[[ Data listing, beginning ]]

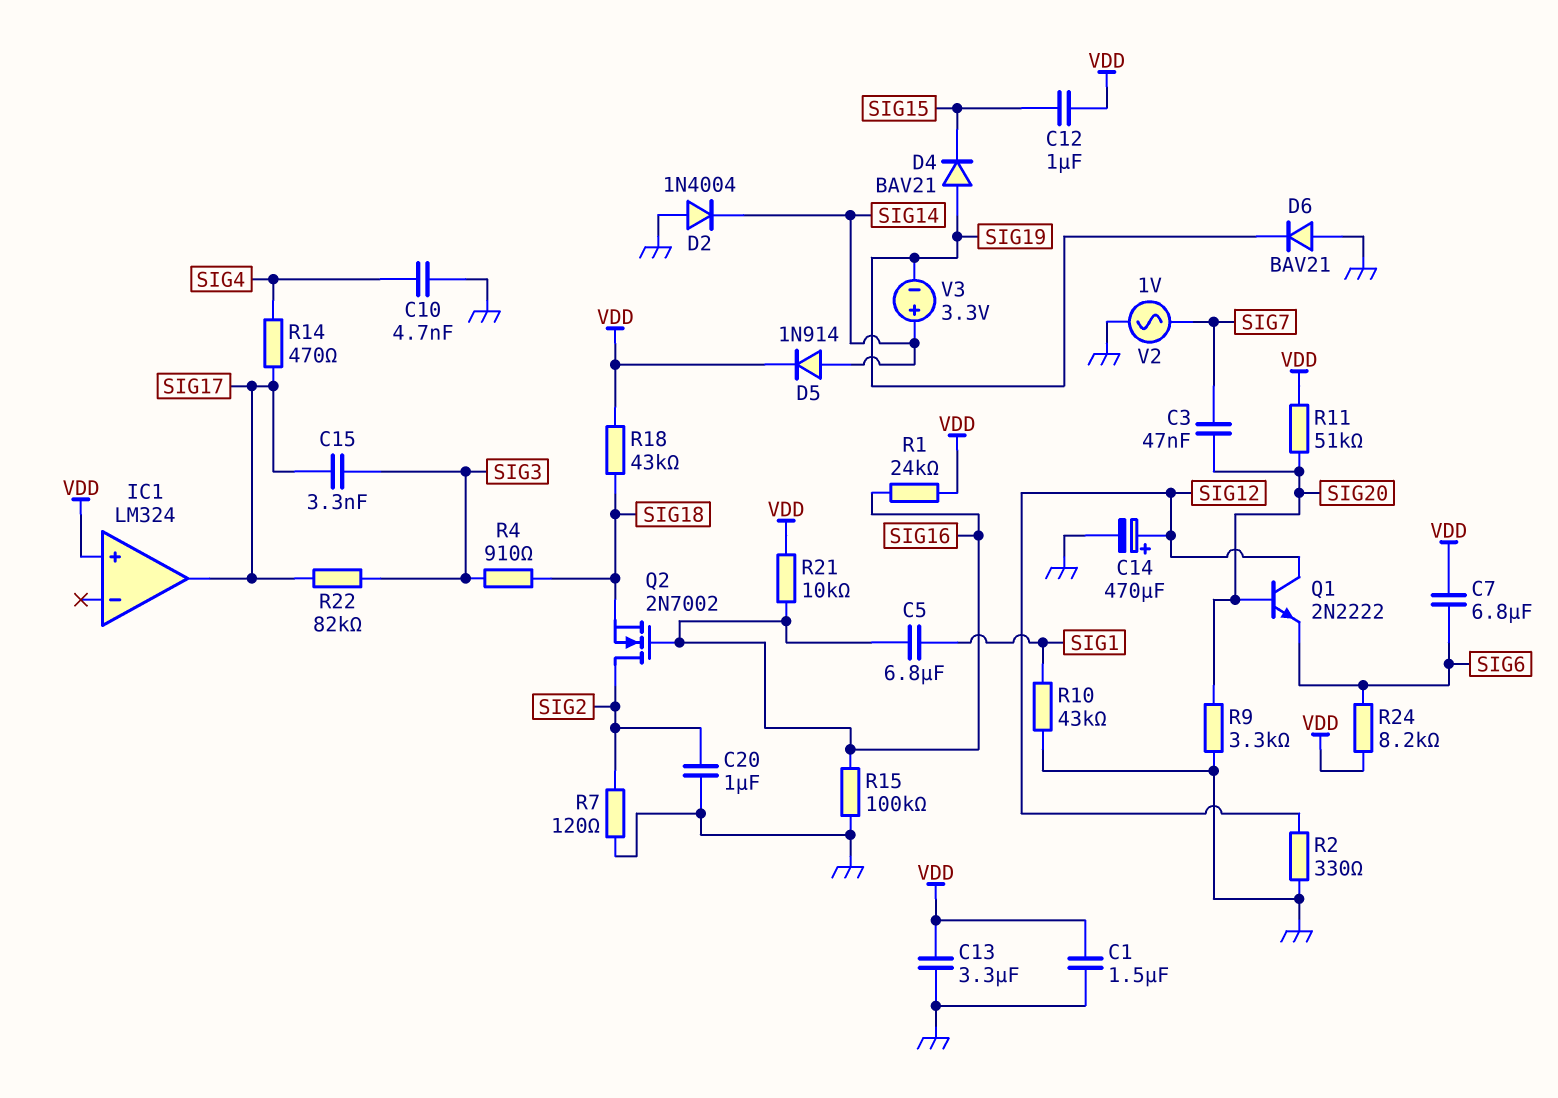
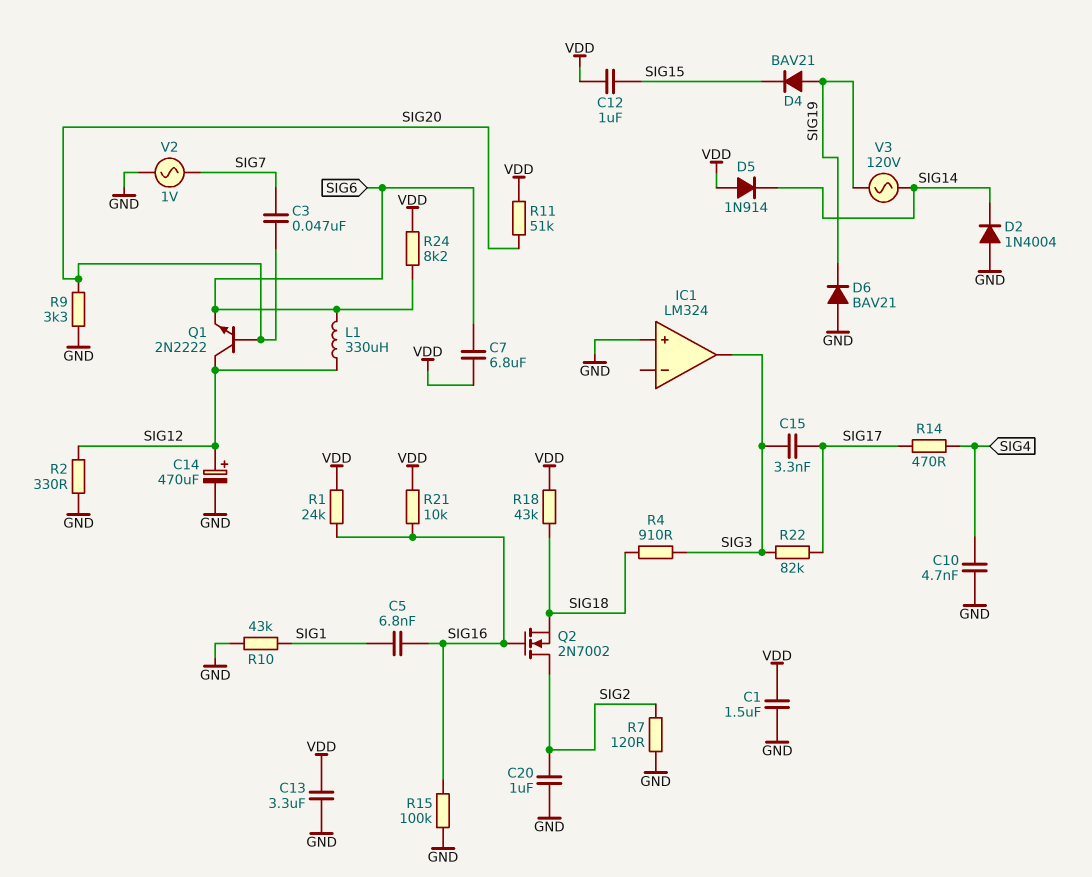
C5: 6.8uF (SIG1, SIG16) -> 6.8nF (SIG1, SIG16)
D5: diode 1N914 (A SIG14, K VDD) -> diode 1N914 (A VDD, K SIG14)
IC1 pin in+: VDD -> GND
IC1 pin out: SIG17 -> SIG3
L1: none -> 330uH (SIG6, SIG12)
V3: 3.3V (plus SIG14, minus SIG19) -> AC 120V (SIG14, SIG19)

[[ Data listing, end ]]

Output exactly the lines from the one containing "IC1 pin out: SIG17 -> SIG3" through the last line of the entries, both ends included.

• Exercise answer
IC1 pin out: SIG17 -> SIG3
L1: none -> 330uH (SIG6, SIG12)
V3: 3.3V (plus SIG14, minus SIG19) -> AC 120V (SIG14, SIG19)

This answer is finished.